__GOAL__. Put the lines below into a numbered list, leaving out any blank lines and any pictures.

__PROVIDED DATA__.
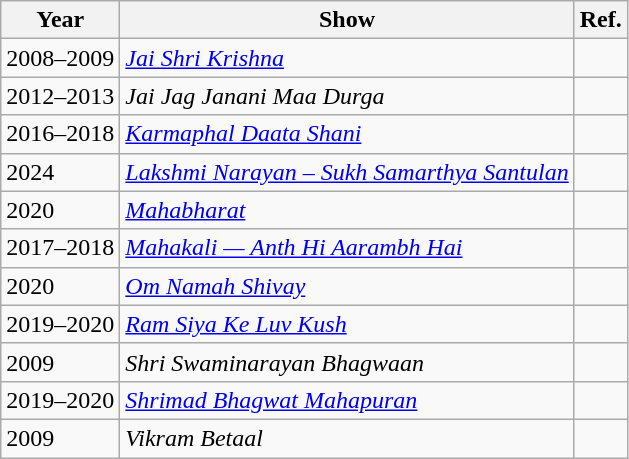
Om Namah Shivay (347, 286)
Lakshmi Narayan – Sukh Samarthya Santulan (347, 172)
Shri Swaminarayan Bhagwaan (347, 362)
Show (347, 20)
Year (60, 20)
Ram Siya Ke Luv Kush (347, 324)
Vikram Betaal (347, 438)
Jai Jag Janani Maa Durga (347, 96)
Ref. (600, 20)
Karmaphal Daata Shani (347, 134)
2012–2013 (60, 96)
2024 (60, 172)
Mahakali — Anth Hi Aarambh Hai (347, 248)
Shrimad Bhagwat Mahapuran (347, 400)
2017–2018 (60, 248)
Mahabharat (347, 210)
Jai Shri Krishna (347, 58)
2016–2018 (60, 134)
2008–2009 (60, 58)
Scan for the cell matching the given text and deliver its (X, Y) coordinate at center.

__ANSWER TO THE PROBLEM__.
1. Om Namah Shivay (347, 286)
2. Lakshmi Narayan – Sukh Samarthya Santulan (347, 172)
3. Shri Swaminarayan Bhagwaan (347, 362)
4. Show (347, 20)
5. Year (60, 20)
6. Ram Siya Ke Luv Kush (347, 324)
7. Vikram Betaal (347, 438)
8. Jai Jag Janani Maa Durga (347, 96)
9. Ref. (600, 20)
10. Karmaphal Daata Shani (347, 134)
11. 2012–2013 (60, 96)
12. 2024 (60, 172)
13. Mahakali — Anth Hi Aarambh Hai (347, 248)
14. Shrimad Bhagwat Mahapuran (347, 400)
15. 2017–2018 (60, 248)
16. Mahabharat (347, 210)
17. Jai Shri Krishna (347, 58)
18. 2016–2018 (60, 134)
19. 2008–2009 (60, 58)
20. Scan for the cell matching the given text and deliver its (X, Y) coordinate at center.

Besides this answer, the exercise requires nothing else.